■ **Exercise goal**: Write out the data in full, exactly as shown.
______________________________
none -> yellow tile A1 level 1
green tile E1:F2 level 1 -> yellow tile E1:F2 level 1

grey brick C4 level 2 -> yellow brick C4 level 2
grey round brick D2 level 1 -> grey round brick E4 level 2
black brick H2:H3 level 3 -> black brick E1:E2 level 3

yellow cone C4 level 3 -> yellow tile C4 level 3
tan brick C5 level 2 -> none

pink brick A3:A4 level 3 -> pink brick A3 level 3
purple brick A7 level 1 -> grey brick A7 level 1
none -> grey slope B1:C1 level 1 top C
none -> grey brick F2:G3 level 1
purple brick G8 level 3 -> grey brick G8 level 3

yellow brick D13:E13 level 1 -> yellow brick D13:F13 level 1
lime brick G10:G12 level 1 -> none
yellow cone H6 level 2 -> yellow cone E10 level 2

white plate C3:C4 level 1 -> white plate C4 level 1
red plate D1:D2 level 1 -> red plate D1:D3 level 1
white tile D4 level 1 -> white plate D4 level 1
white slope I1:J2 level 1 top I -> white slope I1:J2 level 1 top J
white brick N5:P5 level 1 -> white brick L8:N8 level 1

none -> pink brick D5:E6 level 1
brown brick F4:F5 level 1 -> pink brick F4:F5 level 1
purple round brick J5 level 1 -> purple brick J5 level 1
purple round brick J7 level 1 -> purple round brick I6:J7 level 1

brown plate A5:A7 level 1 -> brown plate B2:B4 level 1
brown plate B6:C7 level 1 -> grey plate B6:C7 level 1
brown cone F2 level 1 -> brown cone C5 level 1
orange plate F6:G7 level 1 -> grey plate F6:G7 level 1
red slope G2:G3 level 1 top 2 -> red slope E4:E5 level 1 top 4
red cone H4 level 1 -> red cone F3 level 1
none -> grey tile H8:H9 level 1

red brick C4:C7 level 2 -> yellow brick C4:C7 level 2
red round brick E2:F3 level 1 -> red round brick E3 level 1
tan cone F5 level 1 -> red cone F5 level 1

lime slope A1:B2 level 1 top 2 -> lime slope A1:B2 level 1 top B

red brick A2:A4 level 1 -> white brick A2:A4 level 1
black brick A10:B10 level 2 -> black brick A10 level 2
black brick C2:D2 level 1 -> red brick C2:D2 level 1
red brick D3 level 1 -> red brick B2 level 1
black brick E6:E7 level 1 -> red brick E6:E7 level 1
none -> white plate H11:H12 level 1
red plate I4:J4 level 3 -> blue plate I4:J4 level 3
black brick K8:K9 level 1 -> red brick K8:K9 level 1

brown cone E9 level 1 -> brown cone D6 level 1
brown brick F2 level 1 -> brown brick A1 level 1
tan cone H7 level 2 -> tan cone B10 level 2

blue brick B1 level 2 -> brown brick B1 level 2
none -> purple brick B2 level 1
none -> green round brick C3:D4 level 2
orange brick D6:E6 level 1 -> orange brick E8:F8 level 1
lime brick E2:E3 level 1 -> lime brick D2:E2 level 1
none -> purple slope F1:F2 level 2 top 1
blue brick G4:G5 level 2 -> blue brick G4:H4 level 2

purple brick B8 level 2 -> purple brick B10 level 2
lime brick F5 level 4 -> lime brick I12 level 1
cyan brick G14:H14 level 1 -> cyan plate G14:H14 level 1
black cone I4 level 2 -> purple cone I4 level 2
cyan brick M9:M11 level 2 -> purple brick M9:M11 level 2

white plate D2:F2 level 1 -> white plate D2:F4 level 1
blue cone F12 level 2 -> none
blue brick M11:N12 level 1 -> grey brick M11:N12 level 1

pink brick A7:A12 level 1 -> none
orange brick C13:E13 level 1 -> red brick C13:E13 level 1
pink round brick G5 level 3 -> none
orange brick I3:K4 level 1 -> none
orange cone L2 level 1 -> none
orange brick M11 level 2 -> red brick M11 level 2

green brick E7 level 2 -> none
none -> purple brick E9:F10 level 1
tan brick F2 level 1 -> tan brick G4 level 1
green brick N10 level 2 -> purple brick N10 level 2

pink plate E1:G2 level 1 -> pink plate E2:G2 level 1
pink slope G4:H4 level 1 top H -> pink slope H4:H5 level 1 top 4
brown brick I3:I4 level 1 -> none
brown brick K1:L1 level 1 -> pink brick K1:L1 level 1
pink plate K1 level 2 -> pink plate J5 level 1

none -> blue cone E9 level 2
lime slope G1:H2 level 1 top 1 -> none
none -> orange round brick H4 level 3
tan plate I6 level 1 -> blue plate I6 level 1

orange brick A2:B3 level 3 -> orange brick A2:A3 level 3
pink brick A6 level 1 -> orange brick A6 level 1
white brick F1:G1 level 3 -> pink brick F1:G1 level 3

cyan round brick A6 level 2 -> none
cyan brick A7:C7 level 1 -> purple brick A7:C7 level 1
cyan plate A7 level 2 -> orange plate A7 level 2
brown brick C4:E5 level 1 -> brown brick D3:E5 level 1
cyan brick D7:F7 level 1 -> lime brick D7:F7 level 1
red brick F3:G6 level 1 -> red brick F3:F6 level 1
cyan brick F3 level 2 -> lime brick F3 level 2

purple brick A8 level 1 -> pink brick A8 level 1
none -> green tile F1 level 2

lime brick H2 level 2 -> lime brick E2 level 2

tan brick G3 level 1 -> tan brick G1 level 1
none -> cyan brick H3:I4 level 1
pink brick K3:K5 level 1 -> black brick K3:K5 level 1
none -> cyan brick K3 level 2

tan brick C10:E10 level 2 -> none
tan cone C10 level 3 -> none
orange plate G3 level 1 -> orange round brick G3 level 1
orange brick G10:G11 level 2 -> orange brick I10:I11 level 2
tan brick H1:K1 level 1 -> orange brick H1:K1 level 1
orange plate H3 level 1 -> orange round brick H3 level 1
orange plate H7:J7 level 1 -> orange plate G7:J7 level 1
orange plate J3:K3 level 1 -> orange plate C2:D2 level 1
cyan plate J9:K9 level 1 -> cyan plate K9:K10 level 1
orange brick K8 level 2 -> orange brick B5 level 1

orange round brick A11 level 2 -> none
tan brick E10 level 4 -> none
______________________________
■ **Answer to this problem**:
none -> yellow tile A1 level 1
green tile E1:F2 level 1 -> yellow tile E1:F2 level 1

grey brick C4 level 2 -> yellow brick C4 level 2
grey round brick D2 level 1 -> grey round brick E4 level 2
black brick H2:H3 level 3 -> black brick E1:E2 level 3

yellow cone C4 level 3 -> yellow tile C4 level 3
tan brick C5 level 2 -> none

pink brick A3:A4 level 3 -> pink brick A3 level 3
purple brick A7 level 1 -> grey brick A7 level 1
none -> grey slope B1:C1 level 1 top C
none -> grey brick F2:G3 level 1
purple brick G8 level 3 -> grey brick G8 level 3

yellow brick D13:E13 level 1 -> yellow brick D13:F13 level 1
lime brick G10:G12 level 1 -> none
yellow cone H6 level 2 -> yellow cone E10 level 2

white plate C3:C4 level 1 -> white plate C4 level 1
red plate D1:D2 level 1 -> red plate D1:D3 level 1
white tile D4 level 1 -> white plate D4 level 1
white slope I1:J2 level 1 top I -> white slope I1:J2 level 1 top J
white brick N5:P5 level 1 -> white brick L8:N8 level 1

none -> pink brick D5:E6 level 1
brown brick F4:F5 level 1 -> pink brick F4:F5 level 1
purple round brick J5 level 1 -> purple brick J5 level 1
purple round brick J7 level 1 -> purple round brick I6:J7 level 1

brown plate A5:A7 level 1 -> brown plate B2:B4 level 1
brown plate B6:C7 level 1 -> grey plate B6:C7 level 1
brown cone F2 level 1 -> brown cone C5 level 1
orange plate F6:G7 level 1 -> grey plate F6:G7 level 1
red slope G2:G3 level 1 top 2 -> red slope E4:E5 level 1 top 4
red cone H4 level 1 -> red cone F3 level 1
none -> grey tile H8:H9 level 1

red brick C4:C7 level 2 -> yellow brick C4:C7 level 2
red round brick E2:F3 level 1 -> red round brick E3 level 1
tan cone F5 level 1 -> red cone F5 level 1

lime slope A1:B2 level 1 top 2 -> lime slope A1:B2 level 1 top B

red brick A2:A4 level 1 -> white brick A2:A4 level 1
black brick A10:B10 level 2 -> black brick A10 level 2
black brick C2:D2 level 1 -> red brick C2:D2 level 1
red brick D3 level 1 -> red brick B2 level 1
black brick E6:E7 level 1 -> red brick E6:E7 level 1
none -> white plate H11:H12 level 1
red plate I4:J4 level 3 -> blue plate I4:J4 level 3
black brick K8:K9 level 1 -> red brick K8:K9 level 1

brown cone E9 level 1 -> brown cone D6 level 1
brown brick F2 level 1 -> brown brick A1 level 1
tan cone H7 level 2 -> tan cone B10 level 2

blue brick B1 level 2 -> brown brick B1 level 2
none -> purple brick B2 level 1
none -> green round brick C3:D4 level 2
orange brick D6:E6 level 1 -> orange brick E8:F8 level 1
lime brick E2:E3 level 1 -> lime brick D2:E2 level 1
none -> purple slope F1:F2 level 2 top 1
blue brick G4:G5 level 2 -> blue brick G4:H4 level 2

purple brick B8 level 2 -> purple brick B10 level 2
lime brick F5 level 4 -> lime brick I12 level 1
cyan brick G14:H14 level 1 -> cyan plate G14:H14 level 1
black cone I4 level 2 -> purple cone I4 level 2
cyan brick M9:M11 level 2 -> purple brick M9:M11 level 2

white plate D2:F2 level 1 -> white plate D2:F4 level 1
blue cone F12 level 2 -> none
blue brick M11:N12 level 1 -> grey brick M11:N12 level 1

pink brick A7:A12 level 1 -> none
orange brick C13:E13 level 1 -> red brick C13:E13 level 1
pink round brick G5 level 3 -> none
orange brick I3:K4 level 1 -> none
orange cone L2 level 1 -> none
orange brick M11 level 2 -> red brick M11 level 2

green brick E7 level 2 -> none
none -> purple brick E9:F10 level 1
tan brick F2 level 1 -> tan brick G4 level 1
green brick N10 level 2 -> purple brick N10 level 2

pink plate E1:G2 level 1 -> pink plate E2:G2 level 1
pink slope G4:H4 level 1 top H -> pink slope H4:H5 level 1 top 4
brown brick I3:I4 level 1 -> none
brown brick K1:L1 level 1 -> pink brick K1:L1 level 1
pink plate K1 level 2 -> pink plate J5 level 1

none -> blue cone E9 level 2
lime slope G1:H2 level 1 top 1 -> none
none -> orange round brick H4 level 3
tan plate I6 level 1 -> blue plate I6 level 1

orange brick A2:B3 level 3 -> orange brick A2:A3 level 3
pink brick A6 level 1 -> orange brick A6 level 1
white brick F1:G1 level 3 -> pink brick F1:G1 level 3

cyan round brick A6 level 2 -> none
cyan brick A7:C7 level 1 -> purple brick A7:C7 level 1
cyan plate A7 level 2 -> orange plate A7 level 2
brown brick C4:E5 level 1 -> brown brick D3:E5 level 1
cyan brick D7:F7 level 1 -> lime brick D7:F7 level 1
red brick F3:G6 level 1 -> red brick F3:F6 level 1
cyan brick F3 level 2 -> lime brick F3 level 2

purple brick A8 level 1 -> pink brick A8 level 1
none -> green tile F1 level 2

lime brick H2 level 2 -> lime brick E2 level 2

tan brick G3 level 1 -> tan brick G1 level 1
none -> cyan brick H3:I4 level 1
pink brick K3:K5 level 1 -> black brick K3:K5 level 1
none -> cyan brick K3 level 2

tan brick C10:E10 level 2 -> none
tan cone C10 level 3 -> none
orange plate G3 level 1 -> orange round brick G3 level 1
orange brick G10:G11 level 2 -> orange brick I10:I11 level 2
tan brick H1:K1 level 1 -> orange brick H1:K1 level 1
orange plate H3 level 1 -> orange round brick H3 level 1
orange plate H7:J7 level 1 -> orange plate G7:J7 level 1
orange plate J3:K3 level 1 -> orange plate C2:D2 level 1
cyan plate J9:K9 level 1 -> cyan plate K9:K10 level 1
orange brick K8 level 2 -> orange brick B5 level 1

orange round brick A11 level 2 -> none
tan brick E10 level 4 -> none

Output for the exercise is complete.